(EXERCISE INSTRUCTIONS) Scan the records for the string "JACK" and copy every line that holds it.

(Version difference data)
********
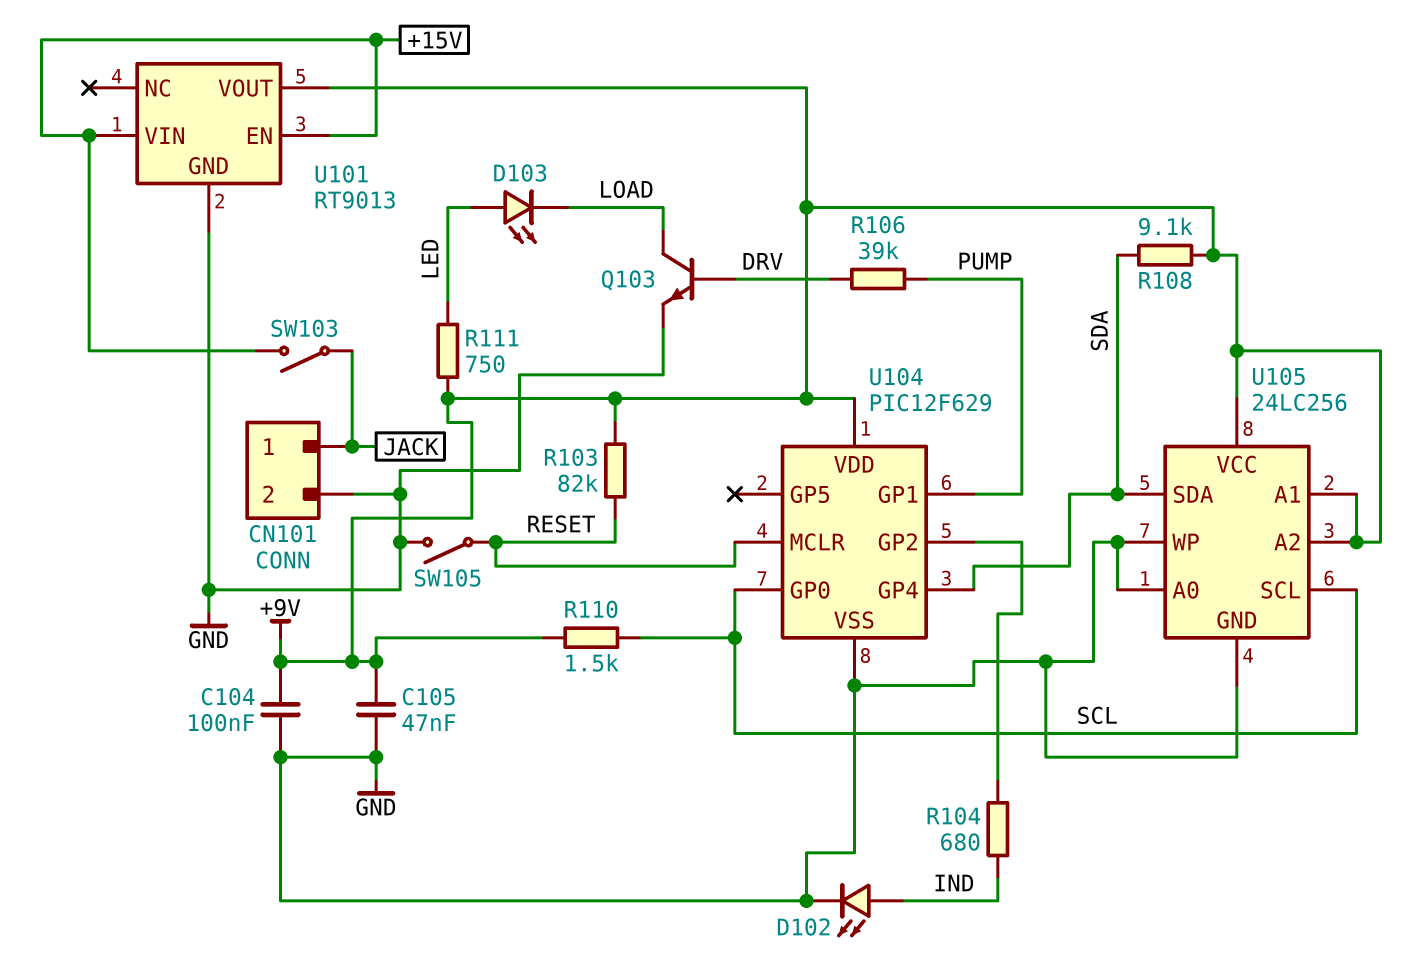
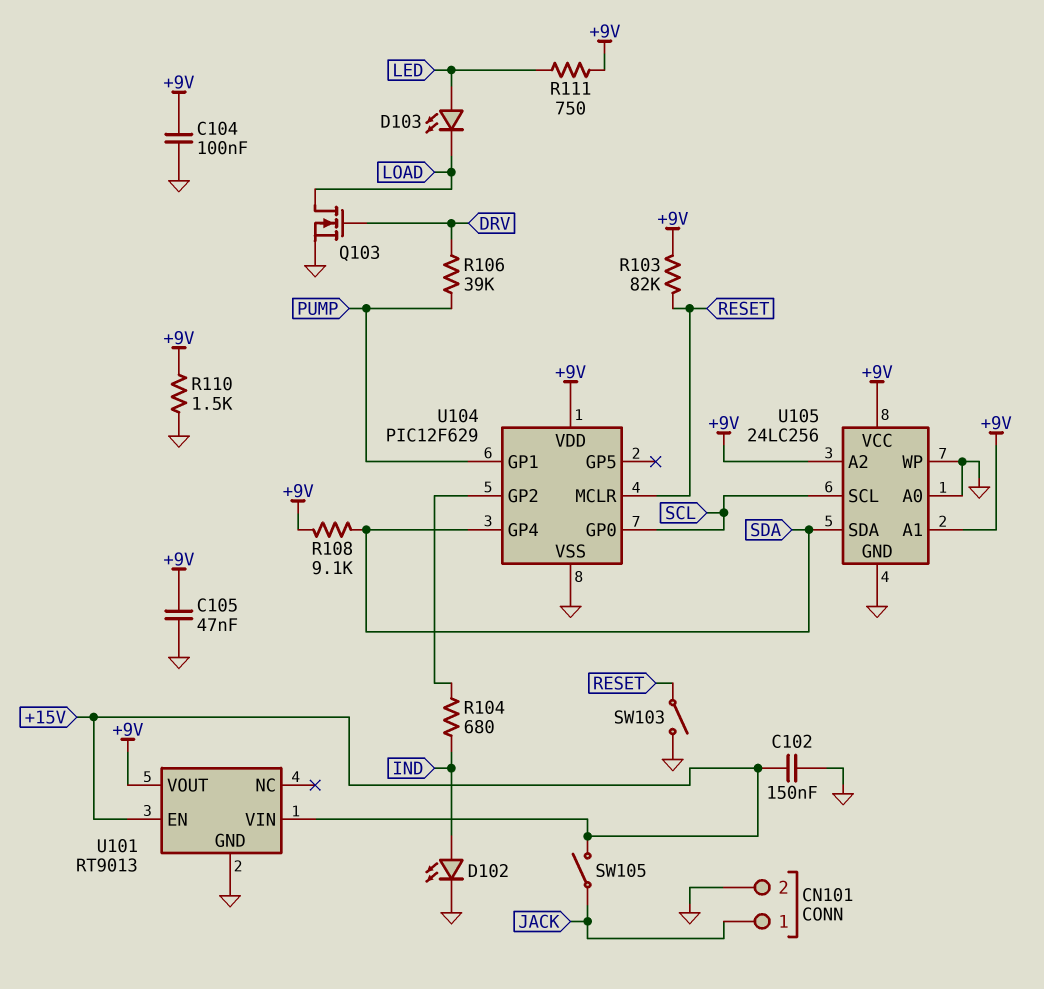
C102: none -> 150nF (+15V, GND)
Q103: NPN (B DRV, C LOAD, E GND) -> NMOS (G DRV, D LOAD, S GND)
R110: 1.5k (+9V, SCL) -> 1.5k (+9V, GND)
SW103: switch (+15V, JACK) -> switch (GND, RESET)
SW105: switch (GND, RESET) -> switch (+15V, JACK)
********
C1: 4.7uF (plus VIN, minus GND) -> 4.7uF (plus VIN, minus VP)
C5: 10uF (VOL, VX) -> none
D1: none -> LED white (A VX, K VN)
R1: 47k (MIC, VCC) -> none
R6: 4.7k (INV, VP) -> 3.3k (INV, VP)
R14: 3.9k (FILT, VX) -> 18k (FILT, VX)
********
(REPLY)
SW103: switch (+15V, JACK) -> switch (GND, RESET)
SW105: switch (GND, RESET) -> switch (+15V, JACK)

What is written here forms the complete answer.